##### SUPPLIED DATA

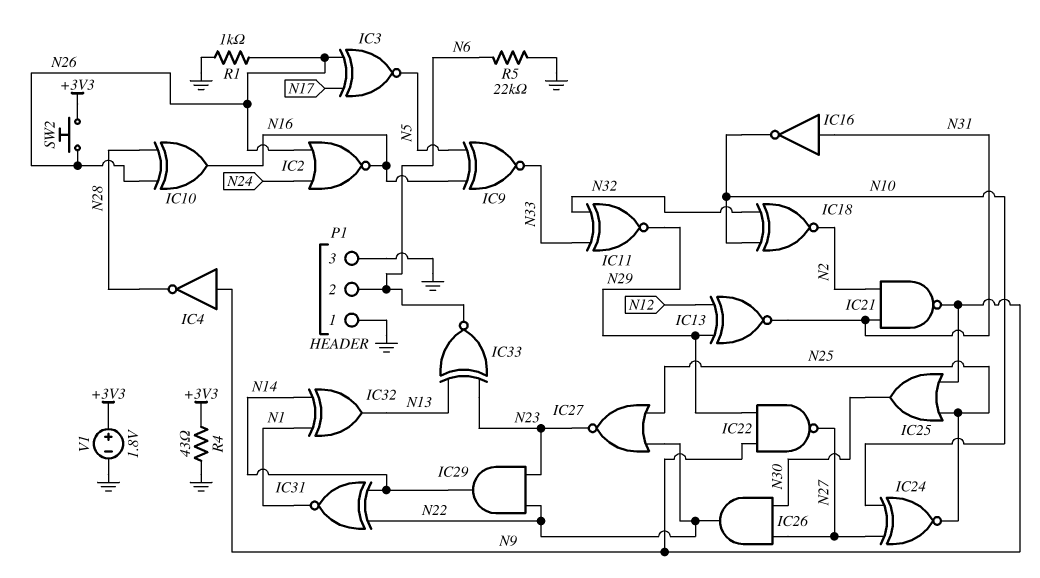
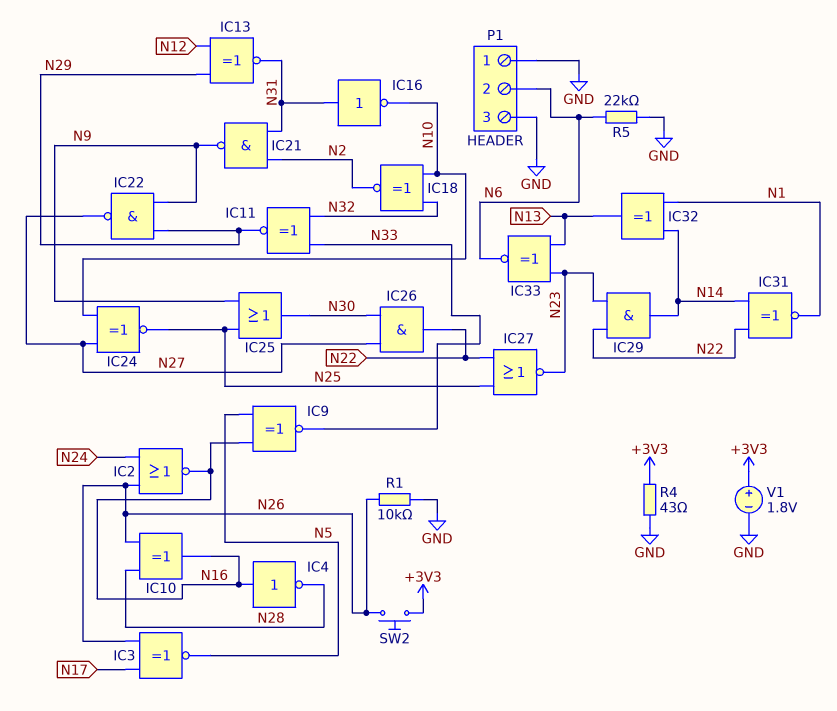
IC4: NOT (in N9, out N28) -> NOT (in N16, out N28)
R1: 1k (GND, N26) -> 10k (GND, N26)

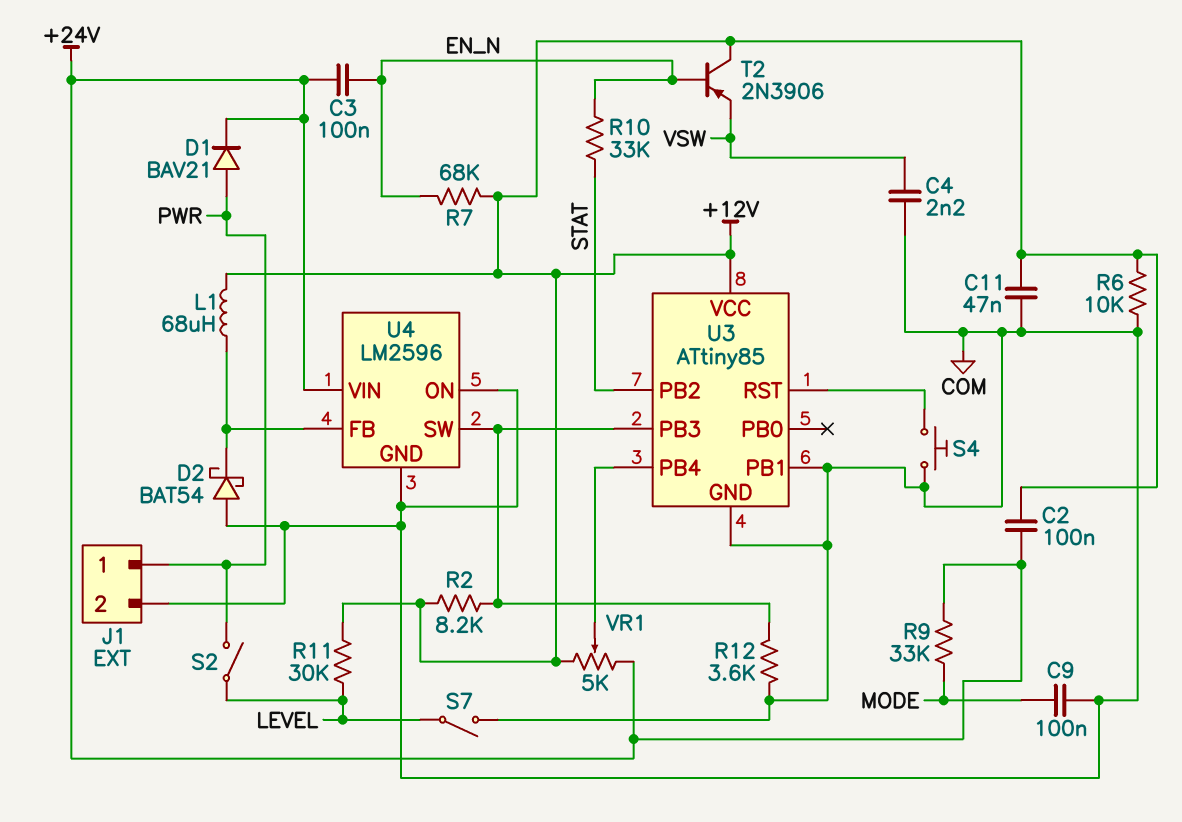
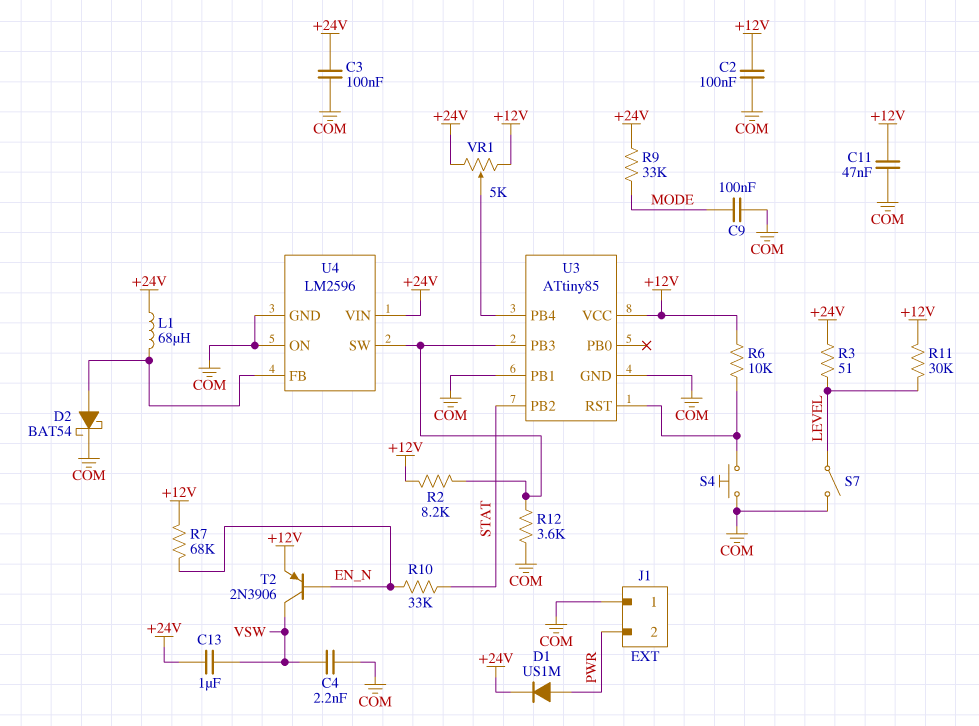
C2: 100nF (+12V, +24V) -> 100nF (+12V, COM)
C3: 100nF (+24V, EN_N) -> 100nF (+24V, COM)
C13: none -> 1uF (+24V, VSW)
D1: diode BAV21 (A PWR, K +24V) -> diode US1M (A PWR, K +24V)
D2: schottky BAT54 (A COM, K U4/FB) -> schottky BAT54 (A U4/FB, K COM)
J1 pin 1: PWR -> COM
J1 pin 2: COM -> PWR
L1: 68uH (+12V, U4/FB) -> 68uH (+24V, U4/FB)
R3: none -> 51 (+24V, LEVEL)
R6: 10k (+12V, COM) -> 10k (+12V, U3/RST)
S2: switch (LEVEL, PWR) -> none
T2: PNP 2N3906 (B EN_N, C +12V, E VSW) -> PNP 2N3906 (B EN_N, C VSW, E +12V)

##########

### YOUR INSTRUCTIONS
With the pictures left out, please output each line from the one containing "R1: 1k (GND, N26) -> 10k (GND, N26)" through the end of the entries, exactly as it is.

### TASK RESULT
R1: 1k (GND, N26) -> 10k (GND, N26)

C2: 100nF (+12V, +24V) -> 100nF (+12V, COM)
C3: 100nF (+24V, EN_N) -> 100nF (+24V, COM)
C13: none -> 1uF (+24V, VSW)
D1: diode BAV21 (A PWR, K +24V) -> diode US1M (A PWR, K +24V)
D2: schottky BAT54 (A COM, K U4/FB) -> schottky BAT54 (A U4/FB, K COM)
J1 pin 1: PWR -> COM
J1 pin 2: COM -> PWR
L1: 68uH (+12V, U4/FB) -> 68uH (+24V, U4/FB)
R3: none -> 51 (+24V, LEVEL)
R6: 10k (+12V, COM) -> 10k (+12V, U3/RST)
S2: switch (LEVEL, PWR) -> none
T2: PNP 2N3906 (B EN_N, C +12V, E VSW) -> PNP 2N3906 (B EN_N, C VSW, E +12V)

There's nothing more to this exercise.